▶ RECORDS TO USE
- - - - -

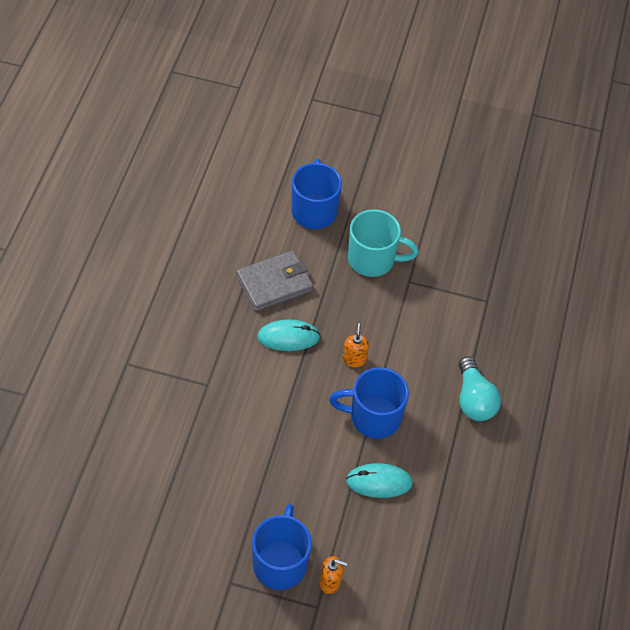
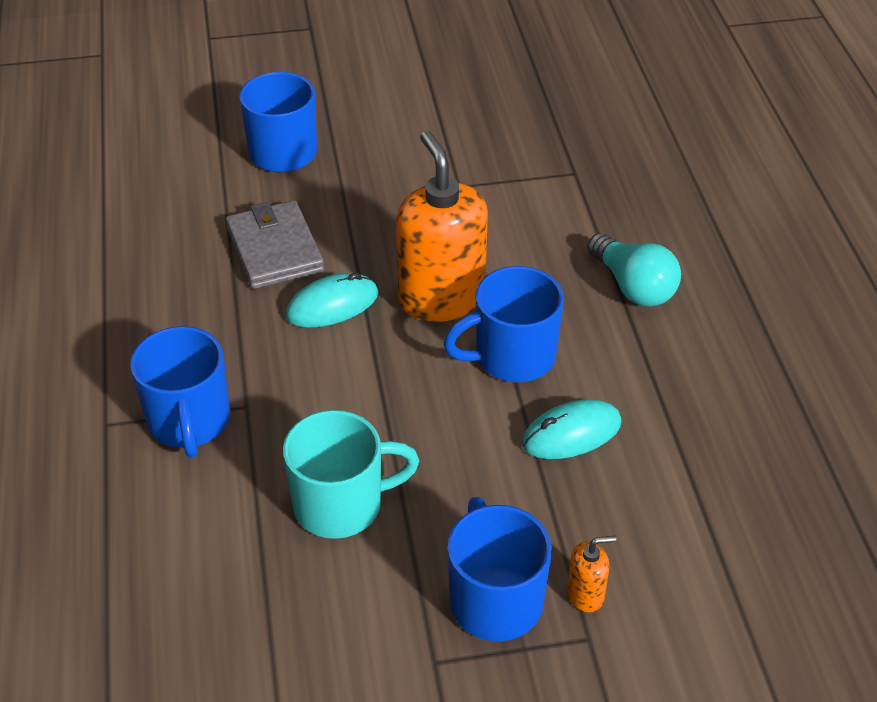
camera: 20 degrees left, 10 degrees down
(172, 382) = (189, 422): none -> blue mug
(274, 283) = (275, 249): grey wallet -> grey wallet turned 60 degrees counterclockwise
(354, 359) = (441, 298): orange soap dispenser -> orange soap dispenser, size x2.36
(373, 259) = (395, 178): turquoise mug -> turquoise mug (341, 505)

- - - - -

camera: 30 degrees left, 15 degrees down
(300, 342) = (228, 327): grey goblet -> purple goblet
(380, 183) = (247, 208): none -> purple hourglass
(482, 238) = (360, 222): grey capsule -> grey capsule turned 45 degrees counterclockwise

- - - - -

▶ TRY IT
Copy the lines above that hold the word "none".

▶ REPLY
(172, 382) = (189, 422): none -> blue mug
(380, 183) = (247, 208): none -> purple hourglass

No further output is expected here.